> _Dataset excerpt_

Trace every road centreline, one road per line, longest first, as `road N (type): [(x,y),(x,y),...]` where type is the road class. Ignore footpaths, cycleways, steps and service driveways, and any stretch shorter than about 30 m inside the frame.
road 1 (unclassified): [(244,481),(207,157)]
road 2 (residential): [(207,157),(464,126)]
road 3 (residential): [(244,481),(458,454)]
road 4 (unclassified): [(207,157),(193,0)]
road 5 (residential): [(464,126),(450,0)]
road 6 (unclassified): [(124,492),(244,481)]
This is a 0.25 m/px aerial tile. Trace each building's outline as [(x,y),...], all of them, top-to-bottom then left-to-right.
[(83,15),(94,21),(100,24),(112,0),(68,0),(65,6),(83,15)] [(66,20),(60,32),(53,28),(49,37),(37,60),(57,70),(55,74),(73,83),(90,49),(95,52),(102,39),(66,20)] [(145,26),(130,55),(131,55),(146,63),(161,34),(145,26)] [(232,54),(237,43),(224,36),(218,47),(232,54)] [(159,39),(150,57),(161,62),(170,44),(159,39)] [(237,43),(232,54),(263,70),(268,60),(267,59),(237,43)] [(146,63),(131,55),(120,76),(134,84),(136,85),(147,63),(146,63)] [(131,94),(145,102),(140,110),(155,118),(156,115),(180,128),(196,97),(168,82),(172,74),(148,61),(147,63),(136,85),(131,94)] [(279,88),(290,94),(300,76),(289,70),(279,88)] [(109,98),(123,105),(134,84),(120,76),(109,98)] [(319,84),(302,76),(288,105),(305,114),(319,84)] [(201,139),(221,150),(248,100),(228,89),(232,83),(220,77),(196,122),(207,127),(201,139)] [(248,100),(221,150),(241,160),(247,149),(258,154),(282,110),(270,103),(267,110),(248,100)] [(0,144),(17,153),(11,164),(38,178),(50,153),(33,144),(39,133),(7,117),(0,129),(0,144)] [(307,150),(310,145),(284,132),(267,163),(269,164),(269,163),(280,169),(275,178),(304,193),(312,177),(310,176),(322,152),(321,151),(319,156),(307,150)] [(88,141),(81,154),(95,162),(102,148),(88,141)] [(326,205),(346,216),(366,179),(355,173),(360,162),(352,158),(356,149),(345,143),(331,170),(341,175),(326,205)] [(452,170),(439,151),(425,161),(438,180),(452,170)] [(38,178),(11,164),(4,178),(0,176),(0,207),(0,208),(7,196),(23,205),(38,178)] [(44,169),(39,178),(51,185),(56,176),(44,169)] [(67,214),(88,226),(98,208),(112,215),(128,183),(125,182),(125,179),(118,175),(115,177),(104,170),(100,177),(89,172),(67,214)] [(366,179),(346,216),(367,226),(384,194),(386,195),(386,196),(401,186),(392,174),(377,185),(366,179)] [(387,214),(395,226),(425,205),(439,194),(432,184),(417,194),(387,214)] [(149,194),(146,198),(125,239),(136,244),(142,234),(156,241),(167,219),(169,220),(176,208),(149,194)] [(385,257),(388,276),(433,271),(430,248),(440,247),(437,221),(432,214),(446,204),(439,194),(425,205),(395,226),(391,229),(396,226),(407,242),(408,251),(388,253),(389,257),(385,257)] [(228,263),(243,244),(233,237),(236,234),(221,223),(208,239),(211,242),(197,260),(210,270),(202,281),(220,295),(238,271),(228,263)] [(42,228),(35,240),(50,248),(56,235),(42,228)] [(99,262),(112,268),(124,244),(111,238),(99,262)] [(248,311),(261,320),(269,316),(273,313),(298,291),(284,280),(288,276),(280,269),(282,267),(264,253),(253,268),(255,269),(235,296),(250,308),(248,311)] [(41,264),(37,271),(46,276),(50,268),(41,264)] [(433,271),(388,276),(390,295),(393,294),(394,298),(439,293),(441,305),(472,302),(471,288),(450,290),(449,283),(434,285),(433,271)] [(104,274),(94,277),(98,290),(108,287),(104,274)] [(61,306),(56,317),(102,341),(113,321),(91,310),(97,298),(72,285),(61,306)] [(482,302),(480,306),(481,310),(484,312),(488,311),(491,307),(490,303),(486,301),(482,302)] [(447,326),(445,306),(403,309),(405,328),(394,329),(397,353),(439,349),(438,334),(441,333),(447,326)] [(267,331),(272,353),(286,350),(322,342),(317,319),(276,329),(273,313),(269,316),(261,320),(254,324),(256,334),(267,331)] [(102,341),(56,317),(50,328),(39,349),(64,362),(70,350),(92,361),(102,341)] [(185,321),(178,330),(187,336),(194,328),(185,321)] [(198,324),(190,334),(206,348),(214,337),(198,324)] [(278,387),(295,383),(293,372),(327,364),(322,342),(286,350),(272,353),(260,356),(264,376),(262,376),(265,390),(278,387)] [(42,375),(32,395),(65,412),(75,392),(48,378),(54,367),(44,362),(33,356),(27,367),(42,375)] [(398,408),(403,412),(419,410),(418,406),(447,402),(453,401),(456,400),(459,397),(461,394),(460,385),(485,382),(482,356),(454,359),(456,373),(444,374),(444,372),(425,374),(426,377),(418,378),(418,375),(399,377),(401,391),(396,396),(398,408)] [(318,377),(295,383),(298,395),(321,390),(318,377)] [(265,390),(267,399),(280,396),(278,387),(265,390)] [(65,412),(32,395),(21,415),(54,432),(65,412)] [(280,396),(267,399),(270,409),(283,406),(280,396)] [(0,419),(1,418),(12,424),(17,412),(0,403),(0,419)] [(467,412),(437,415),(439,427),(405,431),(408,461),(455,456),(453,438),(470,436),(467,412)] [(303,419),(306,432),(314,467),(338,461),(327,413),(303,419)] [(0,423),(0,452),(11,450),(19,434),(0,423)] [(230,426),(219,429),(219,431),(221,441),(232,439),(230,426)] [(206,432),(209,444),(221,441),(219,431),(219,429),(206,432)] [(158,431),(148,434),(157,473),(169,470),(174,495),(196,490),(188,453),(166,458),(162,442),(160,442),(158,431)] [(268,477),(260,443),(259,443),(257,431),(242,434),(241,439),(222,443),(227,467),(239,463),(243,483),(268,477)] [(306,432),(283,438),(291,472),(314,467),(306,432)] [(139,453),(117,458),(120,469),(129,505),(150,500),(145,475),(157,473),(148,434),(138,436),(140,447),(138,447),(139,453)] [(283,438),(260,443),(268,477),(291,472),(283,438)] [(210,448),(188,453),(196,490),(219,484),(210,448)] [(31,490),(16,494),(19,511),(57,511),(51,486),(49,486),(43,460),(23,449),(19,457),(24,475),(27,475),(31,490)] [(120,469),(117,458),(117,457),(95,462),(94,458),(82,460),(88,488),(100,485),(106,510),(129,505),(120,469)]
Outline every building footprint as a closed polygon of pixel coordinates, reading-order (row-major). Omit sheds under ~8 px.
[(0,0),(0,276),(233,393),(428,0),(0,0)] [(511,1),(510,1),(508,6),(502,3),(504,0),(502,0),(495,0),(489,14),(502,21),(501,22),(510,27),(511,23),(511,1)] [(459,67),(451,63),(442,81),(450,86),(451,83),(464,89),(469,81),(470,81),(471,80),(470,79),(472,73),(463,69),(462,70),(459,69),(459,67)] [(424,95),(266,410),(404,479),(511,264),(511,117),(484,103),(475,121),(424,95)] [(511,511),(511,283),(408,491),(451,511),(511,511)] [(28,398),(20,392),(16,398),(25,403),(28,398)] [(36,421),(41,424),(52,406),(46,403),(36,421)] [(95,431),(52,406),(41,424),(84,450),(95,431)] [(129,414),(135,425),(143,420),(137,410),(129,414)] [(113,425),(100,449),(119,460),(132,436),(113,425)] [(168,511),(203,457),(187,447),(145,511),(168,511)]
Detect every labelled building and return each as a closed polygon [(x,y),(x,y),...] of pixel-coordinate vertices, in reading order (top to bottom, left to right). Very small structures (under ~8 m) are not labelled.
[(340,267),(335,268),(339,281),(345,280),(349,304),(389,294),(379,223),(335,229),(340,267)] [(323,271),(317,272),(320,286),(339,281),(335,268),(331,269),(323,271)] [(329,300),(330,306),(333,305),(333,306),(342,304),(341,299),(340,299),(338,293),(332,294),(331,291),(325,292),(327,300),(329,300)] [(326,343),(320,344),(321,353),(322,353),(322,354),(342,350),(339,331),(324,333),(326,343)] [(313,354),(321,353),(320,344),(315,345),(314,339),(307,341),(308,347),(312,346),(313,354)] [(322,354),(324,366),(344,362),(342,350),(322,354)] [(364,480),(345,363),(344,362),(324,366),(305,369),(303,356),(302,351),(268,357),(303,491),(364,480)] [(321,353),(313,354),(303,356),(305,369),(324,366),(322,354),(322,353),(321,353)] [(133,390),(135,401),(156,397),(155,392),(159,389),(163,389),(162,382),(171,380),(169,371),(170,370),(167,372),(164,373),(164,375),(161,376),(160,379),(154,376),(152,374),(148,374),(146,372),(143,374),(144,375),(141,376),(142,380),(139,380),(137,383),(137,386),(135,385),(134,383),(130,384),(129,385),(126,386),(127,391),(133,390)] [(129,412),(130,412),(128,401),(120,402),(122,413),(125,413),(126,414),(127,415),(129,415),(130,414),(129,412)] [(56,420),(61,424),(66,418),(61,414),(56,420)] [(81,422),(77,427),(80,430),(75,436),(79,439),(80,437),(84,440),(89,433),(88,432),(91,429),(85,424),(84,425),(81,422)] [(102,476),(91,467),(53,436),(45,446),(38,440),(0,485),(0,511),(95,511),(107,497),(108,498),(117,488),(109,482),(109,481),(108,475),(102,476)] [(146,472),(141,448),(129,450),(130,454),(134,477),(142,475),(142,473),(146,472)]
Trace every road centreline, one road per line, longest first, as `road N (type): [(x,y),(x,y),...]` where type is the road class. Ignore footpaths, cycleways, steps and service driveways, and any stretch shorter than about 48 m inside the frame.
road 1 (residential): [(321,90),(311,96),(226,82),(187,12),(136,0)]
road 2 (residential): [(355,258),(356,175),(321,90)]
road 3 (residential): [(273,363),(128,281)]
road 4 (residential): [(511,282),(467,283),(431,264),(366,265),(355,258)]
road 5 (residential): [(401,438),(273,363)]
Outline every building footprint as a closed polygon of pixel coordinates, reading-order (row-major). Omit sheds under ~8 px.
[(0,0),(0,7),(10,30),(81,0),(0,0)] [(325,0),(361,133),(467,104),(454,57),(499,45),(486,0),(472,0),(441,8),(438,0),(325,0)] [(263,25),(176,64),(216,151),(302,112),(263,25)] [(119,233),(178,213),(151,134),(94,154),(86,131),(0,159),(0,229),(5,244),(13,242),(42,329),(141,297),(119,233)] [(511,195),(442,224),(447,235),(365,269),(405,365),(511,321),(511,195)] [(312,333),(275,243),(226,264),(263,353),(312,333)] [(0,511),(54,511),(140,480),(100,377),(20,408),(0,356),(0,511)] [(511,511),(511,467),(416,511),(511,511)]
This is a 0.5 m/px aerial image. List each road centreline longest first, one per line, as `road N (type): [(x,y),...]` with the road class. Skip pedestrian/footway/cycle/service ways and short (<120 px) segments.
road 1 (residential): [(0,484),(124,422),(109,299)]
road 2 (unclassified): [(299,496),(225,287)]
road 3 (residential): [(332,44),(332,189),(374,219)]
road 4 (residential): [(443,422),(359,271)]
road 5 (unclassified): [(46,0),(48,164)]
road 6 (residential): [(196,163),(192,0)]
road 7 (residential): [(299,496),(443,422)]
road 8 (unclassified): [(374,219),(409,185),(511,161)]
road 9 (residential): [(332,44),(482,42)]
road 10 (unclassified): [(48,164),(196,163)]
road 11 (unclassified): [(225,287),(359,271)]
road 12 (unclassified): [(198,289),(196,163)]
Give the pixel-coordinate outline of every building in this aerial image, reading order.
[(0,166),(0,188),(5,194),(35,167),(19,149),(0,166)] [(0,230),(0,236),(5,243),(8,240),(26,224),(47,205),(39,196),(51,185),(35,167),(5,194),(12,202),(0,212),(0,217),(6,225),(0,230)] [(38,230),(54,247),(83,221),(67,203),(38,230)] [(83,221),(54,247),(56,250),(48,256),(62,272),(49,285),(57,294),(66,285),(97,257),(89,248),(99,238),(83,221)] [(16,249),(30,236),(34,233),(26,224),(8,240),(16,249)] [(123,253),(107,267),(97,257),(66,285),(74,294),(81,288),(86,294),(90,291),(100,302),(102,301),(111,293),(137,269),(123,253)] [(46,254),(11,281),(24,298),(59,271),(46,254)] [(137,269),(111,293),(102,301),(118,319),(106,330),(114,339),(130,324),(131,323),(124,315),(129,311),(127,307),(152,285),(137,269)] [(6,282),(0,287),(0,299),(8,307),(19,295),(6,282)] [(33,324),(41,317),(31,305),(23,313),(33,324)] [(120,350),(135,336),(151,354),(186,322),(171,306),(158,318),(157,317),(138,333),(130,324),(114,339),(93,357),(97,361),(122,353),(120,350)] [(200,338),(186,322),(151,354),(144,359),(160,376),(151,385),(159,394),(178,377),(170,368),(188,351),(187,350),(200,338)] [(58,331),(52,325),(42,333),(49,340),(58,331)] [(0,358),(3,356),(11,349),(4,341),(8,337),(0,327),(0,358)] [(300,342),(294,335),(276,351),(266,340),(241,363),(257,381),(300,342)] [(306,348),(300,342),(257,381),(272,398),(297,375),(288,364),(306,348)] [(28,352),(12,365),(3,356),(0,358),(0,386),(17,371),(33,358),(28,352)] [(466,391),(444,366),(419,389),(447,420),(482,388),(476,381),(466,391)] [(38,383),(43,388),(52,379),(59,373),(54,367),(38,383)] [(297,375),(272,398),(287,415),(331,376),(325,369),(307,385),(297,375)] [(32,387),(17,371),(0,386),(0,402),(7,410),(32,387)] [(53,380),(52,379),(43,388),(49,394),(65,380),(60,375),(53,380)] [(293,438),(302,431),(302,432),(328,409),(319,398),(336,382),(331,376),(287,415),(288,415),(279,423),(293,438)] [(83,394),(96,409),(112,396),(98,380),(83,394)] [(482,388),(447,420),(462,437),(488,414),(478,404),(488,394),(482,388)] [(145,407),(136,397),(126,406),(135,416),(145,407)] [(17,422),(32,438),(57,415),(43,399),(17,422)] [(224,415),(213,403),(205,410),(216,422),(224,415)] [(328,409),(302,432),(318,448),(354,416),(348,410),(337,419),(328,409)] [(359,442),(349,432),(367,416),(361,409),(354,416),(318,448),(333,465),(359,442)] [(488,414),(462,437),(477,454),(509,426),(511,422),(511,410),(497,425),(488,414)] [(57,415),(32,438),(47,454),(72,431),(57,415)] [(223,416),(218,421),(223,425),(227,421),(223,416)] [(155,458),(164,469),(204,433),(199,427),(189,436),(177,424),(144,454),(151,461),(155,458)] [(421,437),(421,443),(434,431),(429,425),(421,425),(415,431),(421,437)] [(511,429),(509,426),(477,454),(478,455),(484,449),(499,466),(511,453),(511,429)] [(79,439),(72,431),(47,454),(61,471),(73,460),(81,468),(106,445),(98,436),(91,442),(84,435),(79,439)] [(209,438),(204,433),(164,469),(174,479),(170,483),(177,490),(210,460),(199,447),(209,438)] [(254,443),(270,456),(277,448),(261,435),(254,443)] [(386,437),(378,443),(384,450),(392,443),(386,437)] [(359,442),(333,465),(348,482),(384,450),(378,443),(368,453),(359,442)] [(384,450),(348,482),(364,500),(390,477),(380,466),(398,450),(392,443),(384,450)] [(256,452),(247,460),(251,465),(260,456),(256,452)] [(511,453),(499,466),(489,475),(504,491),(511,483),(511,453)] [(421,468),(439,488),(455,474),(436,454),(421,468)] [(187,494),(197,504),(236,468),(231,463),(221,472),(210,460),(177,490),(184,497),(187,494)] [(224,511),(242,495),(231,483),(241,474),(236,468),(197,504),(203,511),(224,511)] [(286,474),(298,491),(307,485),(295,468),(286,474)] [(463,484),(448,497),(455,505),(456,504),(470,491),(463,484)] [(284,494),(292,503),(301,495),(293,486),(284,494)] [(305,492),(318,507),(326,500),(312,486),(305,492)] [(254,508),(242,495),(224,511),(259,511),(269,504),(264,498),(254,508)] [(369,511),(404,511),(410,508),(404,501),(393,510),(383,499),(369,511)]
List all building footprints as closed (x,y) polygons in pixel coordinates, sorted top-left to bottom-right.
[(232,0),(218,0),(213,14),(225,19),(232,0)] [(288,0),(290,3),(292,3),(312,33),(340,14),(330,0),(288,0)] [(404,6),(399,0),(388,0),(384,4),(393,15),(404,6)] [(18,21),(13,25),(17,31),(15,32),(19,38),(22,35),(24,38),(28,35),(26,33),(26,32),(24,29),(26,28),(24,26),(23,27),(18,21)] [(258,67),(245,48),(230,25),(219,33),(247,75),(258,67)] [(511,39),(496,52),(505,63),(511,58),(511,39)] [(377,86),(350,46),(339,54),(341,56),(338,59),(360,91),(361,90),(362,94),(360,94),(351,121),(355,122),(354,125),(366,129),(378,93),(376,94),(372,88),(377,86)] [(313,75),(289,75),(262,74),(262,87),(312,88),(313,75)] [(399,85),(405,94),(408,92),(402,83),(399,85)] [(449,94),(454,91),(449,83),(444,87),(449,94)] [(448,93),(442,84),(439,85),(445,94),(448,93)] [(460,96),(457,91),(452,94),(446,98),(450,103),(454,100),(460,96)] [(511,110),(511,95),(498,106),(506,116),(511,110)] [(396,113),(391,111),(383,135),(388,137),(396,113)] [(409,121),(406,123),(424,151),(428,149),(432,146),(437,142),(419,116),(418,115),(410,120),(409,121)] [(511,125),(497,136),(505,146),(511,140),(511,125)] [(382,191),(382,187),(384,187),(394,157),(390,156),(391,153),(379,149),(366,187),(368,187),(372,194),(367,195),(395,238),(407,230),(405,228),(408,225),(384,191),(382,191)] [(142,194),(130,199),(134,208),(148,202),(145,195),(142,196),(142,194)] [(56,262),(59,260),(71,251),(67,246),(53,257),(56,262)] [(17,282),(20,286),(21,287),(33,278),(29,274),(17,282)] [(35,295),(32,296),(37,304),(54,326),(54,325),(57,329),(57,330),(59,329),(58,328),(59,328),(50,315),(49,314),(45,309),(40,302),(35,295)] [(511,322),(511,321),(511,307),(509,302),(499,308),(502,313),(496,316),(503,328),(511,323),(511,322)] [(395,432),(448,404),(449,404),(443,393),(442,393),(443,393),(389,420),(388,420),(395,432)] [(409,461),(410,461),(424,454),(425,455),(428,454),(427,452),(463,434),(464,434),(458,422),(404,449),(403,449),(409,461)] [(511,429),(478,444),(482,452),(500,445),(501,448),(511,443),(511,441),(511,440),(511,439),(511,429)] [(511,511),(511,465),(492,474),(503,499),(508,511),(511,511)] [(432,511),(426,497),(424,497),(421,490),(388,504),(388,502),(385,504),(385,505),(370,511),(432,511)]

> _What to produce_
Pull out the stretch of the entries from the very start through the line containing "road 6 (unclassified): [(124,492),(244,481)]", and reproduce those lines word for word.

> _Exercise result_
Trace every road centreline, one road per line, longest first, as `road N (type): [(x,y),(x,y),...]` where type is the road class. Ignore footpaths, cycleways, steps and service driveways, and any stretch shorter than about 30 m inside the frame.
road 1 (unclassified): [(244,481),(207,157)]
road 2 (residential): [(207,157),(464,126)]
road 3 (residential): [(244,481),(458,454)]
road 4 (unclassified): [(207,157),(193,0)]
road 5 (residential): [(464,126),(450,0)]
road 6 (unclassified): [(124,492),(244,481)]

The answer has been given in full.